An exact restatement of the data below, with the pictures removed, is the required answer.

BEGIN Supplied records

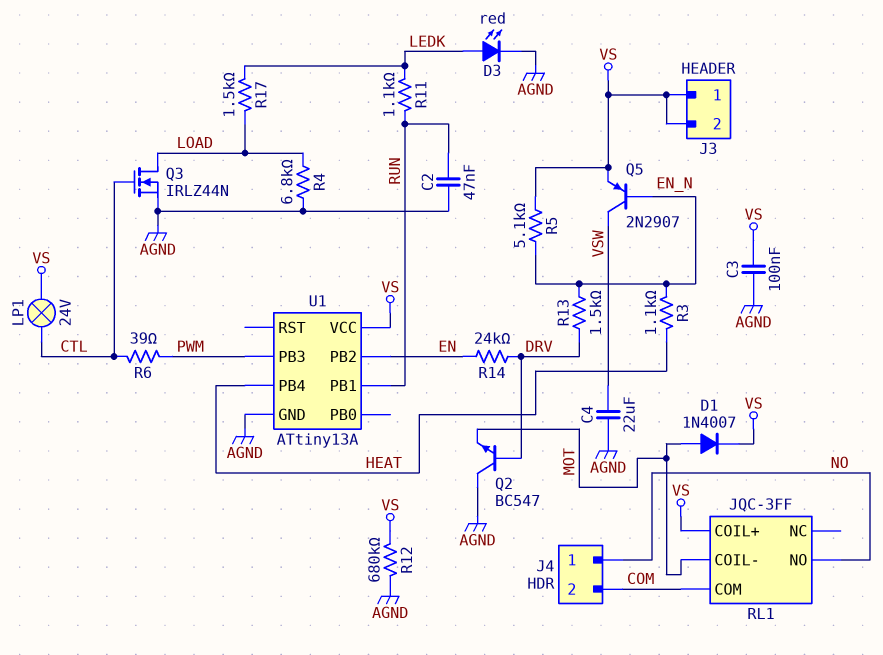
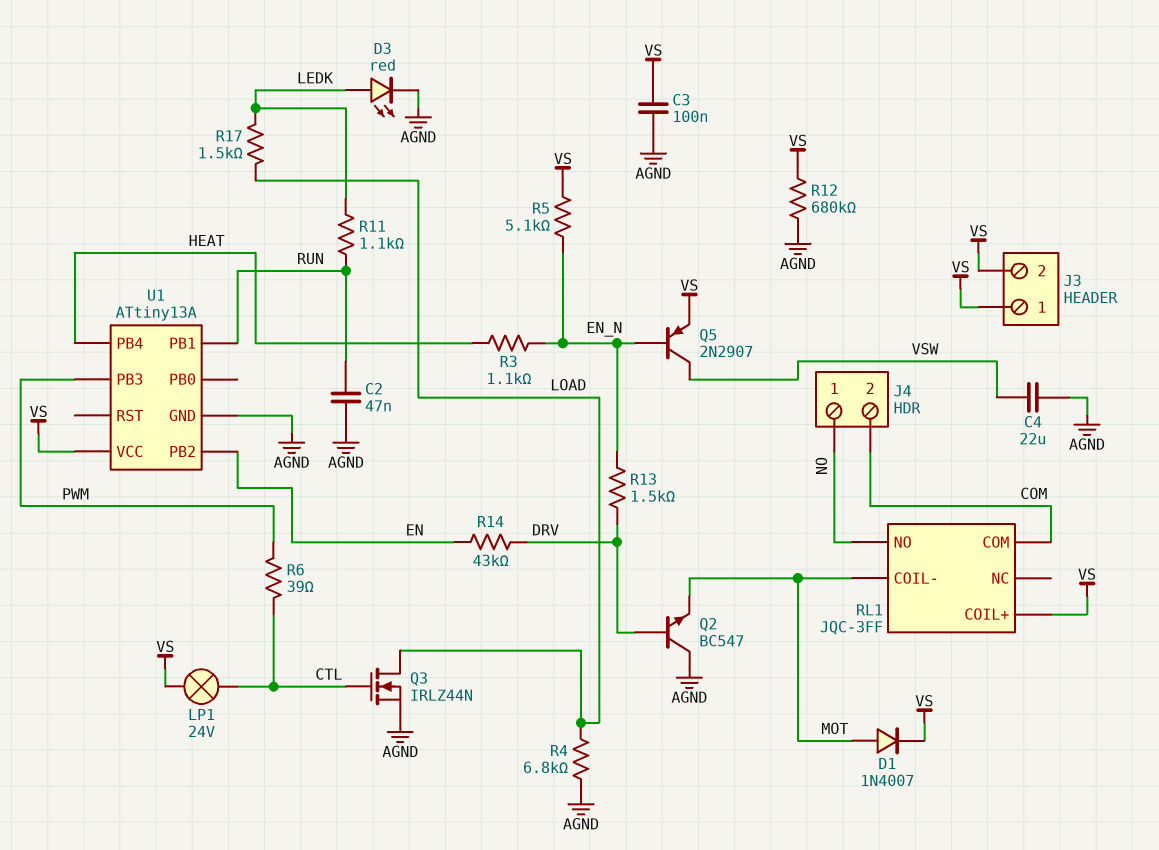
R14: 24k (DRV, EN) -> 43k (DRV, EN)

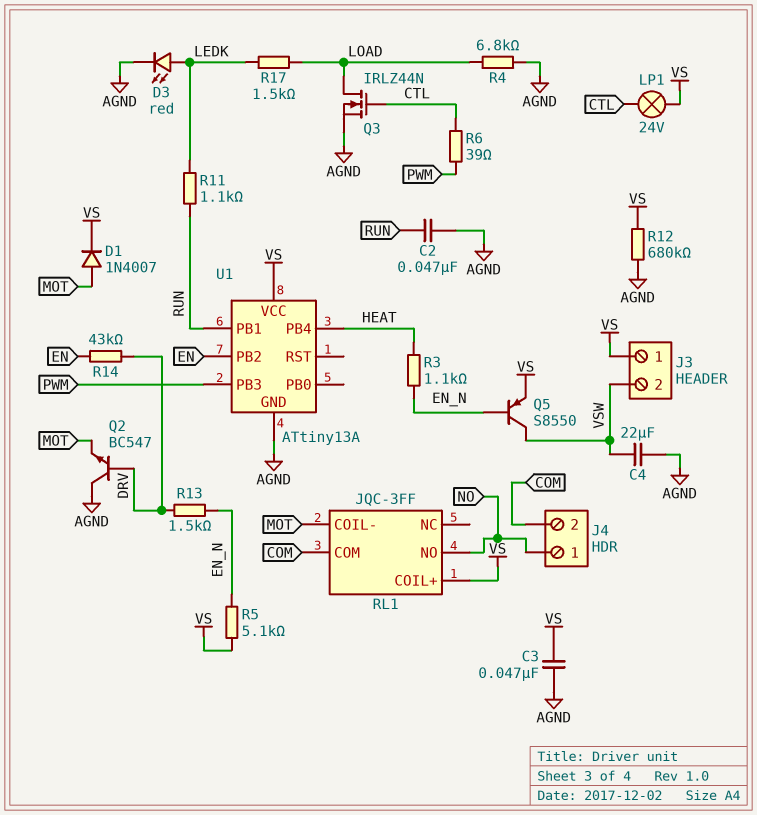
C3: 100nF (AGND, VS) -> 47nF (AGND, VS)
J3 pin 2: VS -> VSW
Q5: PNP 2N2907 (B EN_N, C VSW, E VS) -> PNP S8550 (B EN_N, C VSW, E VS)

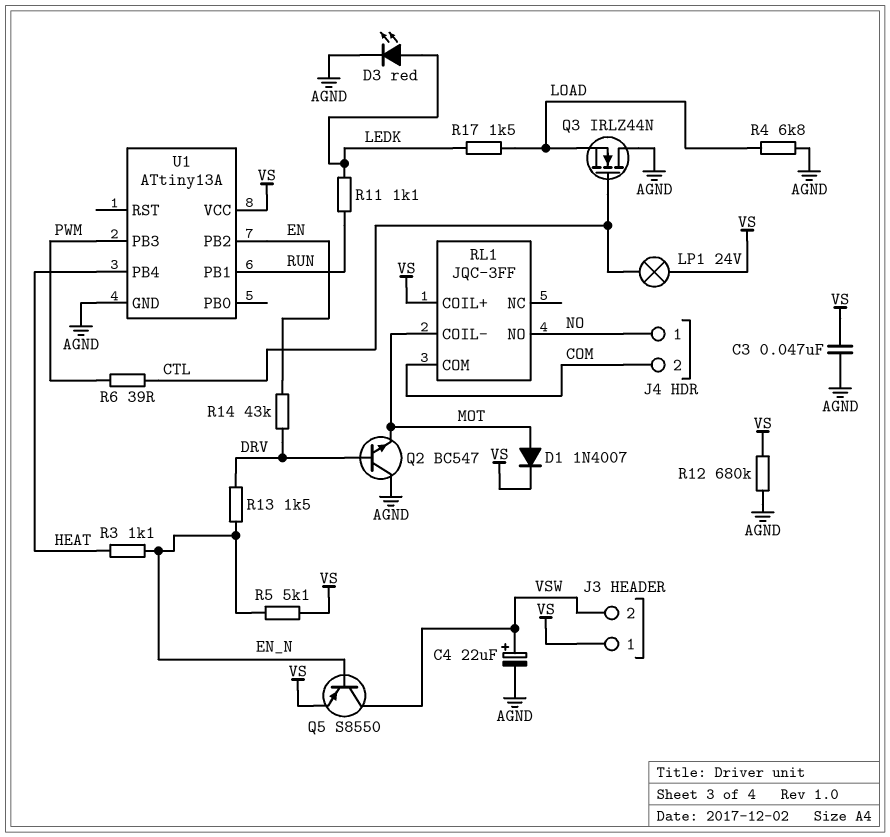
C2: 47nF (AGND, RUN) -> none
C4: 22uF (AGND, VSW) -> 22uF (plus VSW, minus AGND)
Q3: NMOS IRLZ44N (G CTL, D LOAD, S AGND) -> NMOS IRLZ44N (G CTL, D AGND, S LOAD)

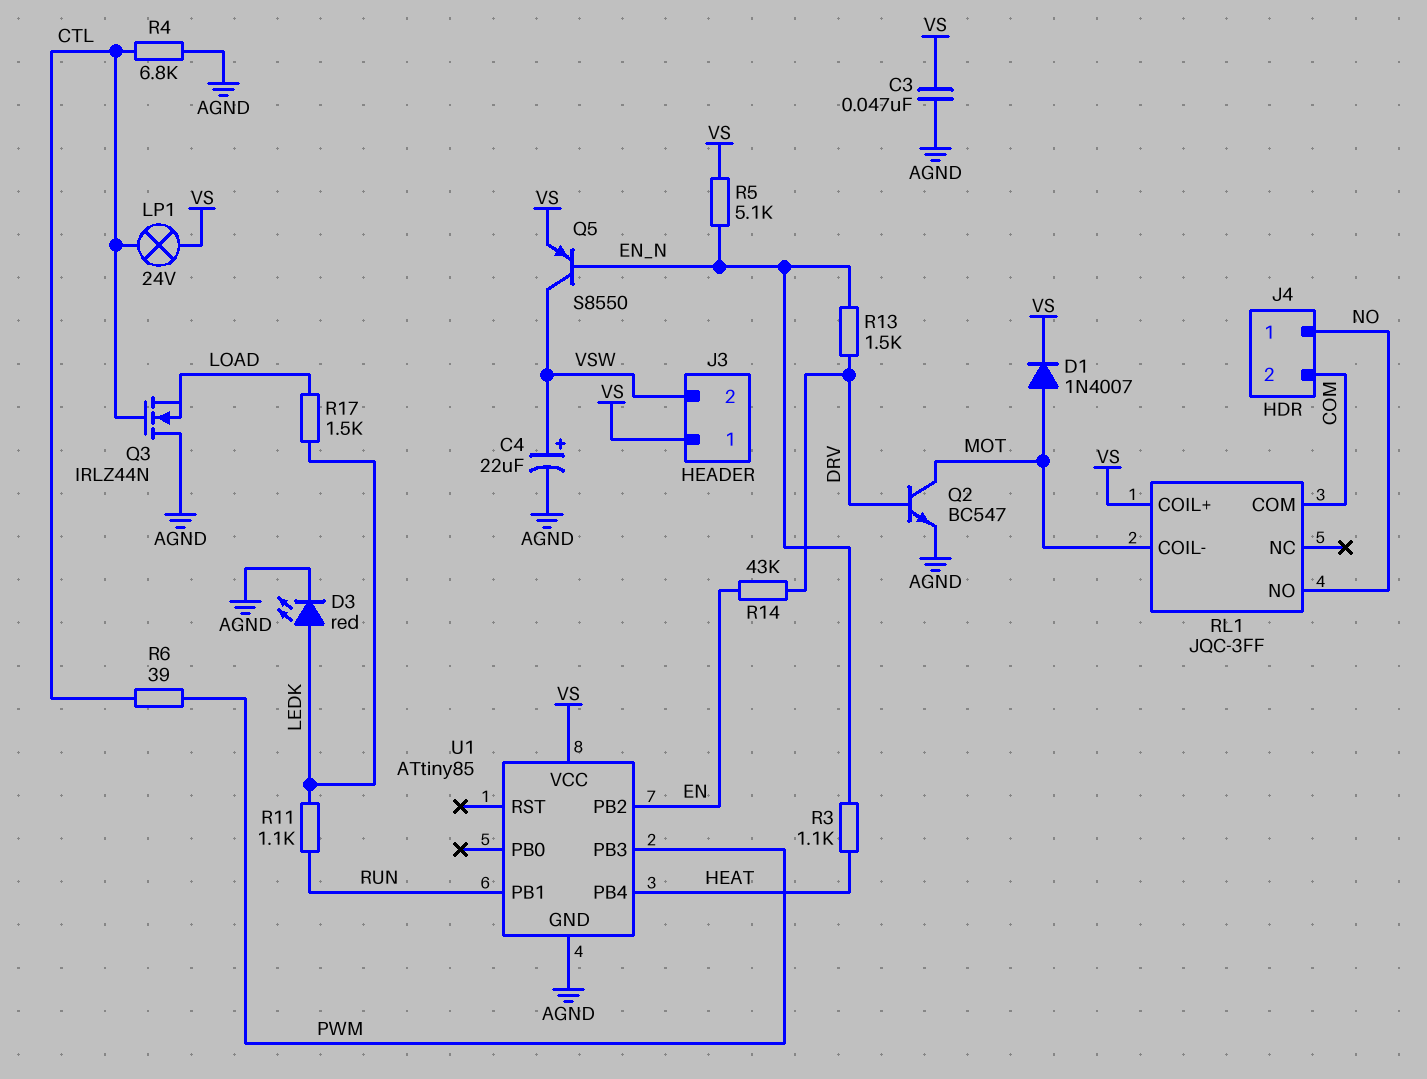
Q2: NPN BC547 (B DRV, C AGND, E MOT) -> NPN BC547 (B DRV, C MOT, E AGND)
R4: 6.8k (AGND, LOAD) -> 6.8k (AGND, CTL)
R12: 680k (AGND, VS) -> none
U1: ATtiny13A -> ATtiny85

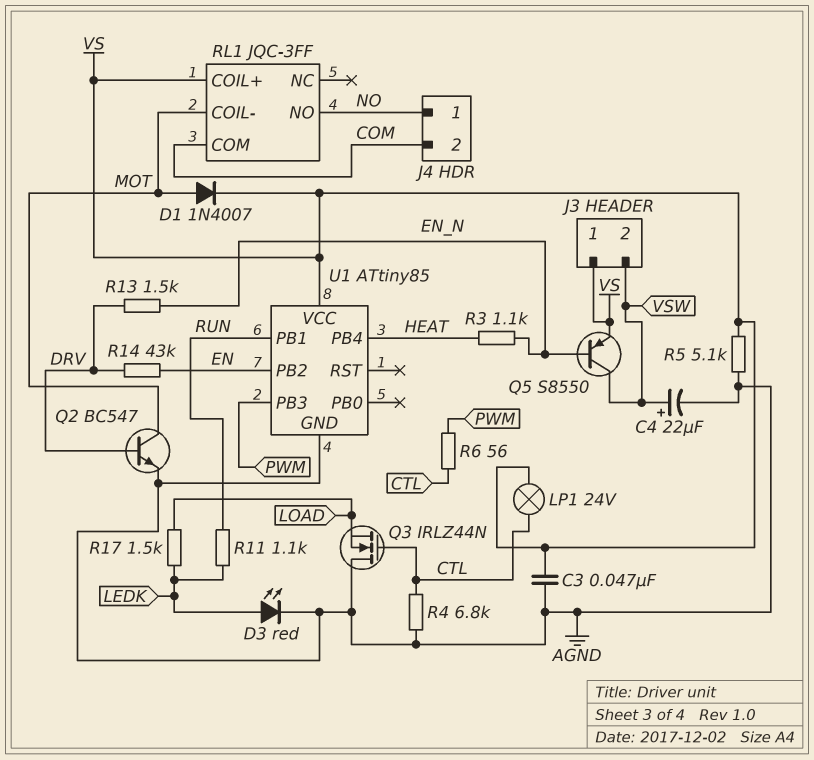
R5: 5.1k (EN_N, VS) -> 5.1k (AGND, VS)
R6: 39 (CTL, PWM) -> 56 (CTL, PWM)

END Supplied records

_Response to this task_:
R14: 24k (DRV, EN) -> 43k (DRV, EN)

C3: 100nF (AGND, VS) -> 47nF (AGND, VS)
J3 pin 2: VS -> VSW
Q5: PNP 2N2907 (B EN_N, C VSW, E VS) -> PNP S8550 (B EN_N, C VSW, E VS)

C2: 47nF (AGND, RUN) -> none
C4: 22uF (AGND, VSW) -> 22uF (plus VSW, minus AGND)
Q3: NMOS IRLZ44N (G CTL, D LOAD, S AGND) -> NMOS IRLZ44N (G CTL, D AGND, S LOAD)

Q2: NPN BC547 (B DRV, C AGND, E MOT) -> NPN BC547 (B DRV, C MOT, E AGND)
R4: 6.8k (AGND, LOAD) -> 6.8k (AGND, CTL)
R12: 680k (AGND, VS) -> none
U1: ATtiny13A -> ATtiny85

R5: 5.1k (EN_N, VS) -> 5.1k (AGND, VS)
R6: 39 (CTL, PWM) -> 56 (CTL, PWM)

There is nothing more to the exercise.